Start of Given information
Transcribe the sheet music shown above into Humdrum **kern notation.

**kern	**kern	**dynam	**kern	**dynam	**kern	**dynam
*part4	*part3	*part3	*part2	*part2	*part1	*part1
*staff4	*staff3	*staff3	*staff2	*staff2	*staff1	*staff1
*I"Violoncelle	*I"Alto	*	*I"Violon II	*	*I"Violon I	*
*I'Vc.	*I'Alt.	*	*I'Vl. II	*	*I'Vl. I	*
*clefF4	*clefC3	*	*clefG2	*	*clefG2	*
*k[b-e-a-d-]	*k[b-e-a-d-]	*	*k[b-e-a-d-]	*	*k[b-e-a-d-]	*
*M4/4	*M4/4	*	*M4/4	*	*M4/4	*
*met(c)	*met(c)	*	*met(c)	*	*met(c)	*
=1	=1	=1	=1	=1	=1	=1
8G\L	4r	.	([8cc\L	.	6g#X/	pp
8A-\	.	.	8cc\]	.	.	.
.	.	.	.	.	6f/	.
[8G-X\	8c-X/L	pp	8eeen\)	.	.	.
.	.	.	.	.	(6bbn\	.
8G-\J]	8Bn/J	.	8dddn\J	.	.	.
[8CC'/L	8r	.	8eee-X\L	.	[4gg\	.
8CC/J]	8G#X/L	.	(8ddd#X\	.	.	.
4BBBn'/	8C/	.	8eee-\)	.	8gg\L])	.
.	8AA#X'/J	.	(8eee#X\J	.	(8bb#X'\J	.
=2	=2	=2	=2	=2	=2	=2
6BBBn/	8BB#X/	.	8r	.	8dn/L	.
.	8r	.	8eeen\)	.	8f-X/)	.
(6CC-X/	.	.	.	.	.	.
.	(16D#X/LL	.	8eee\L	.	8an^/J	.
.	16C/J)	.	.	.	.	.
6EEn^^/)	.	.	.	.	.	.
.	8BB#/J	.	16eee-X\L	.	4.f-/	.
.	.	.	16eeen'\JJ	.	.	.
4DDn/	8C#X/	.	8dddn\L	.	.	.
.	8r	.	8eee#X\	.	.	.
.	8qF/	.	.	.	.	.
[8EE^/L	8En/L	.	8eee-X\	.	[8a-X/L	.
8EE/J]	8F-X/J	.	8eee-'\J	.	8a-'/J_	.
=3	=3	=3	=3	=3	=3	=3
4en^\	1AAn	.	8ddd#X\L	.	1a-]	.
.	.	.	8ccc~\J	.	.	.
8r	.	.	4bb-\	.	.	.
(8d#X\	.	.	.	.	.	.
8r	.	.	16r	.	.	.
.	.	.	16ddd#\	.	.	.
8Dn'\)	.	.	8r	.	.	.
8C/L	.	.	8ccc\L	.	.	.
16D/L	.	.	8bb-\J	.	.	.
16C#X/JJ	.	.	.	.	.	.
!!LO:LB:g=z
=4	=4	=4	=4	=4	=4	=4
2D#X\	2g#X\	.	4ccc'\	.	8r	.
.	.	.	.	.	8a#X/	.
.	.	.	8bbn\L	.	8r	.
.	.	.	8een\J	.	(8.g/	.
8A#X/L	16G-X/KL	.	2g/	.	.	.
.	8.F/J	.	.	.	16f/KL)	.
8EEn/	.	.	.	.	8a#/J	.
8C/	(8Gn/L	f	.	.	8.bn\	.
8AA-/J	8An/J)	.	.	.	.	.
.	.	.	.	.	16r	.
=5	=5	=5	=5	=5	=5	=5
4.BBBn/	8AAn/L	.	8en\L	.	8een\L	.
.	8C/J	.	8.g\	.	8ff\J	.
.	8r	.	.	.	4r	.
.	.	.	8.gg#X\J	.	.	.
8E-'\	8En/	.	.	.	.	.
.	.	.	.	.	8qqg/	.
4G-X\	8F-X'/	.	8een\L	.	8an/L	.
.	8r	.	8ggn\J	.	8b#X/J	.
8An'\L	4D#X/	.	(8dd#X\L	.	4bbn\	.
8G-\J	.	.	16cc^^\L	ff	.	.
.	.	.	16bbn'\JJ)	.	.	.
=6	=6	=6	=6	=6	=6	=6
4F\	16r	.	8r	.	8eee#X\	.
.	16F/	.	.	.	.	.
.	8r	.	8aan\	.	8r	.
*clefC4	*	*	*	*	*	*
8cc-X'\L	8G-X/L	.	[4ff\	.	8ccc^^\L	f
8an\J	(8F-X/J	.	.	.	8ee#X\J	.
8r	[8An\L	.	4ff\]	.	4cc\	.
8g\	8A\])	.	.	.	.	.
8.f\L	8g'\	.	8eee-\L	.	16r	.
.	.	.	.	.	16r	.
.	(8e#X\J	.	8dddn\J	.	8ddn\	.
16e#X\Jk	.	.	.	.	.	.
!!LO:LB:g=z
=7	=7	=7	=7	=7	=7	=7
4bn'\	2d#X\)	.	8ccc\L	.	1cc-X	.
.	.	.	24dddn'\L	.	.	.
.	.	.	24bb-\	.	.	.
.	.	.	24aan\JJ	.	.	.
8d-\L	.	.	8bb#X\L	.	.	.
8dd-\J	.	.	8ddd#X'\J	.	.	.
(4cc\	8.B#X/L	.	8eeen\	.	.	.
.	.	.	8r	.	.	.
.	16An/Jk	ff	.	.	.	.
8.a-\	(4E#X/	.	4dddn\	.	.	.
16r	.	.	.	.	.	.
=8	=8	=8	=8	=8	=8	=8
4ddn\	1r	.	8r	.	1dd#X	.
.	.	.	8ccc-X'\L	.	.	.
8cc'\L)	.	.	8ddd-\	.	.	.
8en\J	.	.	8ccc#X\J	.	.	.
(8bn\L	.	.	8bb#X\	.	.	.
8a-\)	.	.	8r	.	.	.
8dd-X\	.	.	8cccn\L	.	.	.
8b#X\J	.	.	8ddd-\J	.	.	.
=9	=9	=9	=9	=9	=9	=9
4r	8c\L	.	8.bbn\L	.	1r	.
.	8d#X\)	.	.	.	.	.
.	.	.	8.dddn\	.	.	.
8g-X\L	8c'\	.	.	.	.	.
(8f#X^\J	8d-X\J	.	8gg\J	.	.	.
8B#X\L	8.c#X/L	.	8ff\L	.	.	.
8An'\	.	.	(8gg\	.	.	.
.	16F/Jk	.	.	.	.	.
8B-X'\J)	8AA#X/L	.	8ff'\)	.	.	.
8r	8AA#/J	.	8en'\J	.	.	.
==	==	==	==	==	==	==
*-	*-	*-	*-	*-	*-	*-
End of Given information
## Exercise directions
Report each line of the items above that contains the string "kern", copying every such line in full.

## Result
Transcribe the sheet music shown above into Humdrum **kern notation.
**kern	**kern	**dynam	**kern	**dynam	**kern	**dynam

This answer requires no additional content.